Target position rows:
# # # #

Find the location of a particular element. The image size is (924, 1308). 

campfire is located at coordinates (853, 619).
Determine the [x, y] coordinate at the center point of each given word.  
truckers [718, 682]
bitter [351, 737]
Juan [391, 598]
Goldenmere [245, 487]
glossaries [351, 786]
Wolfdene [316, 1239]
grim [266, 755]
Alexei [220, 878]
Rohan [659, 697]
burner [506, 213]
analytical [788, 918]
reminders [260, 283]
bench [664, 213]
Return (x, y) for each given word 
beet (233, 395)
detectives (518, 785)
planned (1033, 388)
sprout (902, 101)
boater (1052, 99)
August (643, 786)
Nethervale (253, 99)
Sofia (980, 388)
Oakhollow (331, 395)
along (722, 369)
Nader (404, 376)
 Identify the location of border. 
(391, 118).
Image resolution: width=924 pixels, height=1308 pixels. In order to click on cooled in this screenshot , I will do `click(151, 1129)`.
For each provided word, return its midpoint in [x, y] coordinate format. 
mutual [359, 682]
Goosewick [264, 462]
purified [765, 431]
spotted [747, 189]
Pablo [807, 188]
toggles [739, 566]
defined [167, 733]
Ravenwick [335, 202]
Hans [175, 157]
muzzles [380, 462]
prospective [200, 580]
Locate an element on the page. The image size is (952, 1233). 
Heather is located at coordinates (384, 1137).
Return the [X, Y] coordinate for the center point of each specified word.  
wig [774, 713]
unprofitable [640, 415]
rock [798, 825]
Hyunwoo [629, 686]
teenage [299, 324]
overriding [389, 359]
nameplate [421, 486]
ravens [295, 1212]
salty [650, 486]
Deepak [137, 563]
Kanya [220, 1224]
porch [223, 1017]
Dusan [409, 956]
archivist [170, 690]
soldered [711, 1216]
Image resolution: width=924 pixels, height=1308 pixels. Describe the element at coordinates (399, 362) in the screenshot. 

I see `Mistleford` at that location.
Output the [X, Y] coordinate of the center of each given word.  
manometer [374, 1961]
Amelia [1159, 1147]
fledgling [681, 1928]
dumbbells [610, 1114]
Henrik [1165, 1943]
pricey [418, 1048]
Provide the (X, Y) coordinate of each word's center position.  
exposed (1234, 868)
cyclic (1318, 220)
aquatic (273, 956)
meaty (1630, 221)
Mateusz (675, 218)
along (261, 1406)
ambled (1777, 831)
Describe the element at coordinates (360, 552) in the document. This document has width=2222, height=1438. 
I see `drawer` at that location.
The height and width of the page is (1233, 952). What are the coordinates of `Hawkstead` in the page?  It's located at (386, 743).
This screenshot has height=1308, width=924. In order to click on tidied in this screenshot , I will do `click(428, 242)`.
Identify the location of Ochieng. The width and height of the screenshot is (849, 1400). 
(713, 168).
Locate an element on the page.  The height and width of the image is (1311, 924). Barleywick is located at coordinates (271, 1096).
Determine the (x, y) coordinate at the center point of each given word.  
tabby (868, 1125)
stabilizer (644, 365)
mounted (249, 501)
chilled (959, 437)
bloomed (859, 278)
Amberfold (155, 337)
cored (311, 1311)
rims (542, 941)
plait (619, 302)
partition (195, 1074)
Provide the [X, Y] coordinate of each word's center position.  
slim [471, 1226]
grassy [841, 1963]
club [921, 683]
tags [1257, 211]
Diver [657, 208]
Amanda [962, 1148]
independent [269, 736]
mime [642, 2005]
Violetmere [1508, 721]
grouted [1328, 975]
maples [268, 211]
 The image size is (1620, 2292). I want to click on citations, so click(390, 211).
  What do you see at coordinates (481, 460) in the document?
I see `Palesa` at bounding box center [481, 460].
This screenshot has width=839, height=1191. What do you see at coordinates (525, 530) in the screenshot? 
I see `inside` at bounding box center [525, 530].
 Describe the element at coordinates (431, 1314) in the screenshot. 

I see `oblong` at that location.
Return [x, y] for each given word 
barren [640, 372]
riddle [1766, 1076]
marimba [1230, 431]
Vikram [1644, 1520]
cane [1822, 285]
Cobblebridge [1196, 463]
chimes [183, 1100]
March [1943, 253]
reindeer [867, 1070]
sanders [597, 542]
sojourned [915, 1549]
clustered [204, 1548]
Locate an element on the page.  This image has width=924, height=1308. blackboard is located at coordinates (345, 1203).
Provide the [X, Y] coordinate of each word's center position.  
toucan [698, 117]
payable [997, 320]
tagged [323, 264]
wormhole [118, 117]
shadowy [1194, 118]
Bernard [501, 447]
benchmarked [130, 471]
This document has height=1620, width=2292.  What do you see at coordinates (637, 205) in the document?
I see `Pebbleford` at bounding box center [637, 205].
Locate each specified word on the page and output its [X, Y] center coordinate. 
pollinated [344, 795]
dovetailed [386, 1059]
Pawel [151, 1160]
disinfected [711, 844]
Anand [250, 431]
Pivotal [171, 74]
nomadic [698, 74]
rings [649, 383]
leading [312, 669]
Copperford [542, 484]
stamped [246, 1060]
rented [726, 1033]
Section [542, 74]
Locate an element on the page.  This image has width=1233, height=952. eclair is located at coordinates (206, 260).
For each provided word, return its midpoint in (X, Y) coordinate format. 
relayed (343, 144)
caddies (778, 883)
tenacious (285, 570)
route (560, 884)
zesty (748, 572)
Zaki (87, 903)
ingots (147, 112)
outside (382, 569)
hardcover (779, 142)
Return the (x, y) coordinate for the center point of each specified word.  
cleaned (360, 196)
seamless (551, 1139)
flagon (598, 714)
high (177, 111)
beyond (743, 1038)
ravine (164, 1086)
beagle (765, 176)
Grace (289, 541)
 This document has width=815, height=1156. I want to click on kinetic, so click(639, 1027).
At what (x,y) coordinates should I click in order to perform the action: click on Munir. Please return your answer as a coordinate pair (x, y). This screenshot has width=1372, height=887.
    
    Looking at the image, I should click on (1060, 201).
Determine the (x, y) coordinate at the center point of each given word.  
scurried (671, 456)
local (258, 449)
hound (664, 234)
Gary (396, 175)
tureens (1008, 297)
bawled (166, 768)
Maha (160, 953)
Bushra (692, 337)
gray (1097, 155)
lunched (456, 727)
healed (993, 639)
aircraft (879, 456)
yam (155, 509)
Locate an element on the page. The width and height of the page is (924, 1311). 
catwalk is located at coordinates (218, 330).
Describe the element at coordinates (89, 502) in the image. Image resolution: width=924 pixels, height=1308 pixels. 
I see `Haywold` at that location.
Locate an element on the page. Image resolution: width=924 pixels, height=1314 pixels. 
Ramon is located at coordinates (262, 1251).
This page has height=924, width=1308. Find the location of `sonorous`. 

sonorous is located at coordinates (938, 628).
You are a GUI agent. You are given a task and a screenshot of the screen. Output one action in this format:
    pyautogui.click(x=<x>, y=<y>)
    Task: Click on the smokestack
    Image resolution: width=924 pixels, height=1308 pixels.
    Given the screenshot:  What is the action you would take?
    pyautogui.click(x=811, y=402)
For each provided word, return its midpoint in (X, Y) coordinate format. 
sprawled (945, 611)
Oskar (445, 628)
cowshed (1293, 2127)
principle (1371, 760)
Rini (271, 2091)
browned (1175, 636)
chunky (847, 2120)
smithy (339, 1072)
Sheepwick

# # # #

▶ [Task brief]: Reproduce every one of the rows above verbatim, from the first through the last.

▶ [Full response]:
Find the location of a particular element. The image size is (924, 1308). 

campfire is located at coordinates (853, 619).
Determine the [x, y] coordinate at the center point of each given word.  
truckers [718, 682]
bitter [351, 737]
Juan [391, 598]
Goldenmere [245, 487]
glossaries [351, 786]
Wolfdene [316, 1239]
grim [266, 755]
Alexei [220, 878]
Rohan [659, 697]
burner [506, 213]
analytical [788, 918]
reminders [260, 283]
bench [664, 213]
Return (x, y) for each given word 
beet (233, 395)
detectives (518, 785)
planned (1033, 388)
sprout (902, 101)
boater (1052, 99)
August (643, 786)
Nethervale (253, 99)
Sofia (980, 388)
Oakhollow (331, 395)
along (722, 369)
Nader (404, 376)
 Identify the location of border. 
(391, 118).
Image resolution: width=924 pixels, height=1308 pixels. In order to click on cooled in this screenshot , I will do `click(151, 1129)`.
For each provided word, return its midpoint in [x, y] coordinate format. 
mutual [359, 682]
Goosewick [264, 462]
purified [765, 431]
spotted [747, 189]
Pablo [807, 188]
toggles [739, 566]
defined [167, 733]
Ravenwick [335, 202]
Hans [175, 157]
muzzles [380, 462]
prospective [200, 580]
Locate an element on the page. The image size is (952, 1233). 
Heather is located at coordinates (384, 1137).
Return the [X, Y] coordinate for the center point of each specified word.  
wig [774, 713]
unprofitable [640, 415]
rock [798, 825]
Hyunwoo [629, 686]
teenage [299, 324]
overriding [389, 359]
nameplate [421, 486]
ravens [295, 1212]
salty [650, 486]
Deepak [137, 563]
Kanya [220, 1224]
porch [223, 1017]
Dusan [409, 956]
archivist [170, 690]
soldered [711, 1216]
Image resolution: width=924 pixels, height=1308 pixels. Describe the element at coordinates (399, 362) in the screenshot. 

I see `Mistleford` at that location.
Output the [X, Y] coordinate of the center of each given word.  
manometer [374, 1961]
Amelia [1159, 1147]
fledgling [681, 1928]
dumbbells [610, 1114]
Henrik [1165, 1943]
pricey [418, 1048]
Provide the (X, Y) coordinate of each word's center position.  
exposed (1234, 868)
cyclic (1318, 220)
aquatic (273, 956)
meaty (1630, 221)
Mateusz (675, 218)
along (261, 1406)
ambled (1777, 831)
Describe the element at coordinates (360, 552) in the document. This document has width=2222, height=1438. 
I see `drawer` at that location.
The height and width of the page is (1233, 952). What are the coordinates of `Hawkstead` in the page?  It's located at (386, 743).
This screenshot has height=1308, width=924. In order to click on tidied in this screenshot , I will do `click(428, 242)`.
Identify the location of Ochieng. The width and height of the screenshot is (849, 1400). 
(713, 168).
Locate an element on the page.  The height and width of the image is (1311, 924). Barleywick is located at coordinates (271, 1096).
Determine the (x, y) coordinate at the center point of each given word.  
tabby (868, 1125)
stabilizer (644, 365)
mounted (249, 501)
chilled (959, 437)
bloomed (859, 278)
Amberfold (155, 337)
cored (311, 1311)
rims (542, 941)
plait (619, 302)
partition (195, 1074)
Provide the [X, Y] coordinate of each word's center position.  
slim [471, 1226]
grassy [841, 1963]
club [921, 683]
tags [1257, 211]
Diver [657, 208]
Amanda [962, 1148]
independent [269, 736]
mime [642, 2005]
Violetmere [1508, 721]
grouted [1328, 975]
maples [268, 211]
 The image size is (1620, 2292). I want to click on citations, so click(390, 211).
  What do you see at coordinates (481, 460) in the document?
I see `Palesa` at bounding box center [481, 460].
This screenshot has width=839, height=1191. What do you see at coordinates (525, 530) in the screenshot? 
I see `inside` at bounding box center [525, 530].
 Describe the element at coordinates (431, 1314) in the screenshot. 

I see `oblong` at that location.
Return [x, y] for each given word 
barren [640, 372]
riddle [1766, 1076]
marimba [1230, 431]
Vikram [1644, 1520]
cane [1822, 285]
Cobblebridge [1196, 463]
chimes [183, 1100]
March [1943, 253]
reindeer [867, 1070]
sanders [597, 542]
sojourned [915, 1549]
clustered [204, 1548]
Locate an element on the page.  This image has width=924, height=1308. blackboard is located at coordinates (345, 1203).
Provide the [X, Y] coordinate of each word's center position.  
toucan [698, 117]
payable [997, 320]
tagged [323, 264]
wormhole [118, 117]
shadowy [1194, 118]
Bernard [501, 447]
benchmarked [130, 471]
This document has height=1620, width=2292.  What do you see at coordinates (637, 205) in the document?
I see `Pebbleford` at bounding box center [637, 205].
Locate each specified word on the page and output its [X, Y] center coordinate. 
pollinated [344, 795]
dovetailed [386, 1059]
Pawel [151, 1160]
disinfected [711, 844]
Anand [250, 431]
Pivotal [171, 74]
nomadic [698, 74]
rings [649, 383]
leading [312, 669]
Copperford [542, 484]
stamped [246, 1060]
rented [726, 1033]
Section [542, 74]
Locate an element on the page.  This image has width=1233, height=952. eclair is located at coordinates (206, 260).
For each provided word, return its midpoint in (X, Y) coordinate format. 
relayed (343, 144)
caddies (778, 883)
tenacious (285, 570)
route (560, 884)
zesty (748, 572)
Zaki (87, 903)
ingots (147, 112)
outside (382, 569)
hardcover (779, 142)
Return the (x, y) coordinate for the center point of each specified word.  
cleaned (360, 196)
seamless (551, 1139)
flagon (598, 714)
high (177, 111)
beyond (743, 1038)
ravine (164, 1086)
beagle (765, 176)
Grace (289, 541)
 This document has width=815, height=1156. I want to click on kinetic, so click(639, 1027).
At what (x,y) coordinates should I click in order to perform the action: click on Munir. Please return your answer as a coordinate pair (x, y). This screenshot has width=1372, height=887.
    
    Looking at the image, I should click on (1060, 201).
Determine the (x, y) coordinate at the center point of each given word.  
scurried (671, 456)
local (258, 449)
hound (664, 234)
Gary (396, 175)
tureens (1008, 297)
bawled (166, 768)
Maha (160, 953)
Bushra (692, 337)
gray (1097, 155)
lunched (456, 727)
healed (993, 639)
aircraft (879, 456)
yam (155, 509)
Locate an element on the page. The width and height of the page is (924, 1311). 
catwalk is located at coordinates (218, 330).
Describe the element at coordinates (89, 502) in the image. Image resolution: width=924 pixels, height=1308 pixels. 
I see `Haywold` at that location.
Locate an element on the page. Image resolution: width=924 pixels, height=1314 pixels. 
Ramon is located at coordinates (262, 1251).
This page has height=924, width=1308. Find the location of `sonorous`. 

sonorous is located at coordinates (938, 628).
You are a GUI agent. You are given a task and a screenshot of the screen. Output one action in this format:
    pyautogui.click(x=<x>, y=<y>)
    Task: Click on the smokestack
    Image resolution: width=924 pixels, height=1308 pixels.
    Given the screenshot:  What is the action you would take?
    pyautogui.click(x=811, y=402)
For each provided word, return its midpoint in (X, Y) coordinate format. 
sprawled (945, 611)
Oskar (445, 628)
cowshed (1293, 2127)
principle (1371, 760)
Rini (271, 2091)
browned (1175, 636)
chunky (847, 2120)
smithy (339, 1072)
Sheepwick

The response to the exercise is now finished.